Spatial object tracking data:
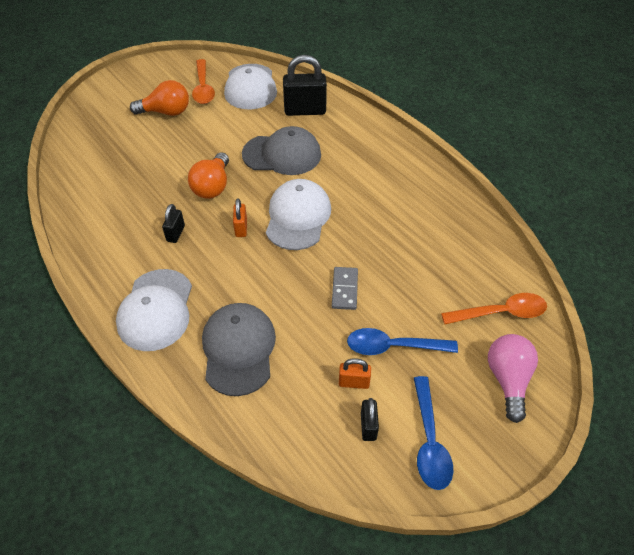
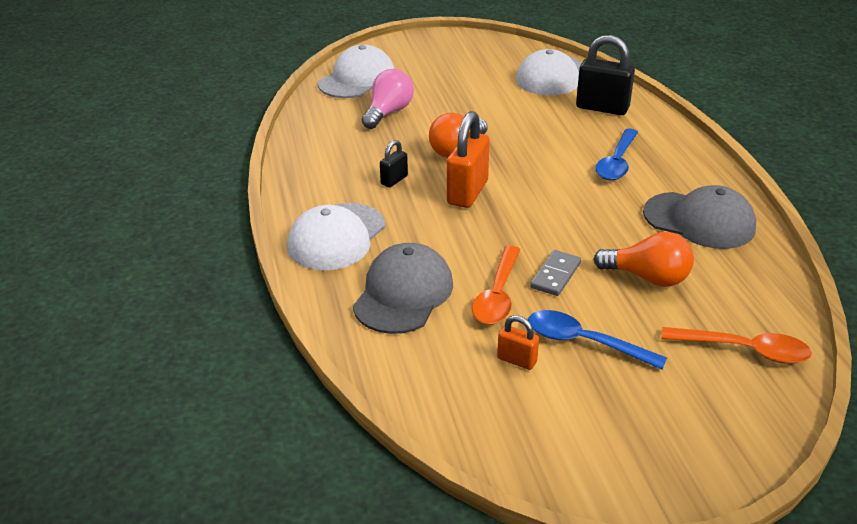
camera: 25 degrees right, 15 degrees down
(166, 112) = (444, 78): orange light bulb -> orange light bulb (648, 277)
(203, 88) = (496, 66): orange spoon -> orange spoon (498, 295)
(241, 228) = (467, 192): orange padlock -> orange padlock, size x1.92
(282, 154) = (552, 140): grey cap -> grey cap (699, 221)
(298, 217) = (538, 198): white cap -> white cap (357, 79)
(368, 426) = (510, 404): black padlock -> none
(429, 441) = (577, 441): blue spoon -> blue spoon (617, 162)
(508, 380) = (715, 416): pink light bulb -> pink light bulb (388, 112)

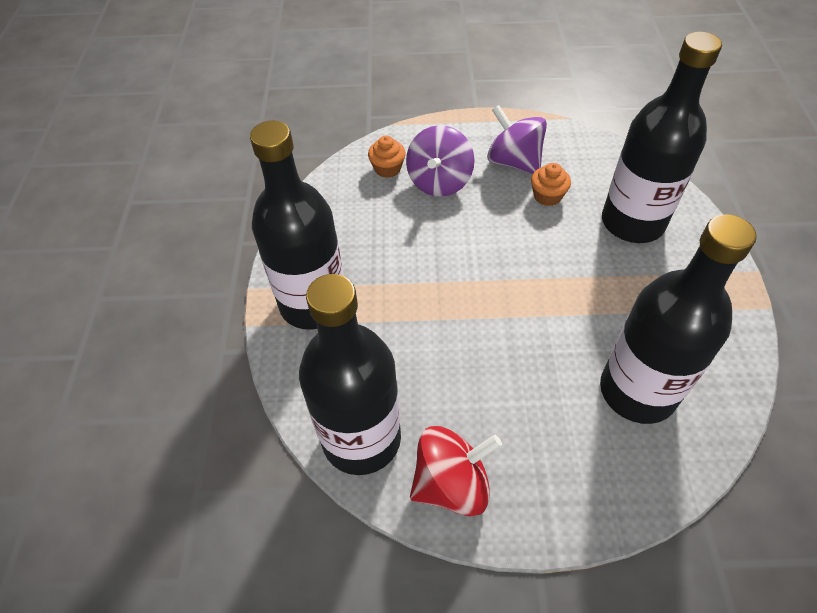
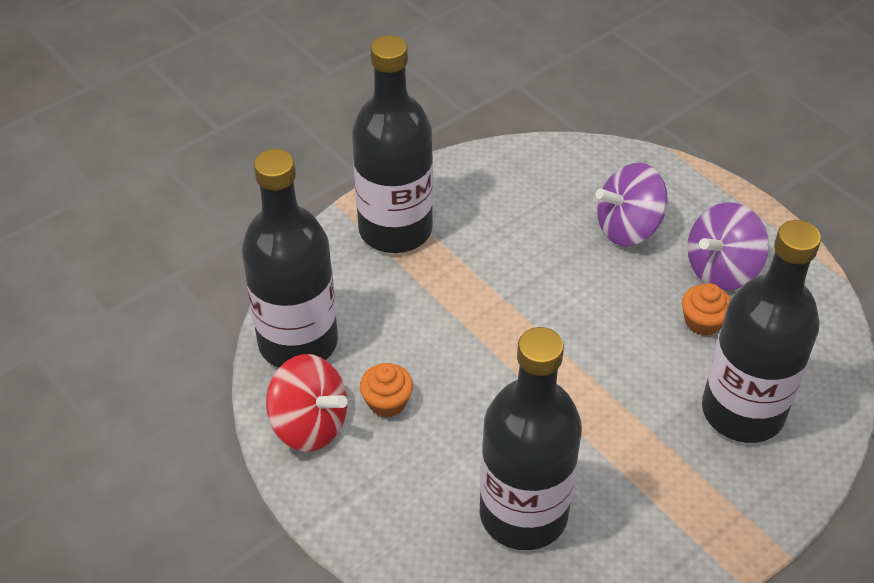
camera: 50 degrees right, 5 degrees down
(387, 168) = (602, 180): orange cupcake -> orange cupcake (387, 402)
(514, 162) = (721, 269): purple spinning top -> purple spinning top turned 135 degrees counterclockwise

**Task description:**
Report each line above that includes the string "down".

**Task answer:**
camera: 25 degrees right, 15 degrees down
camera: 50 degrees right, 5 degrees down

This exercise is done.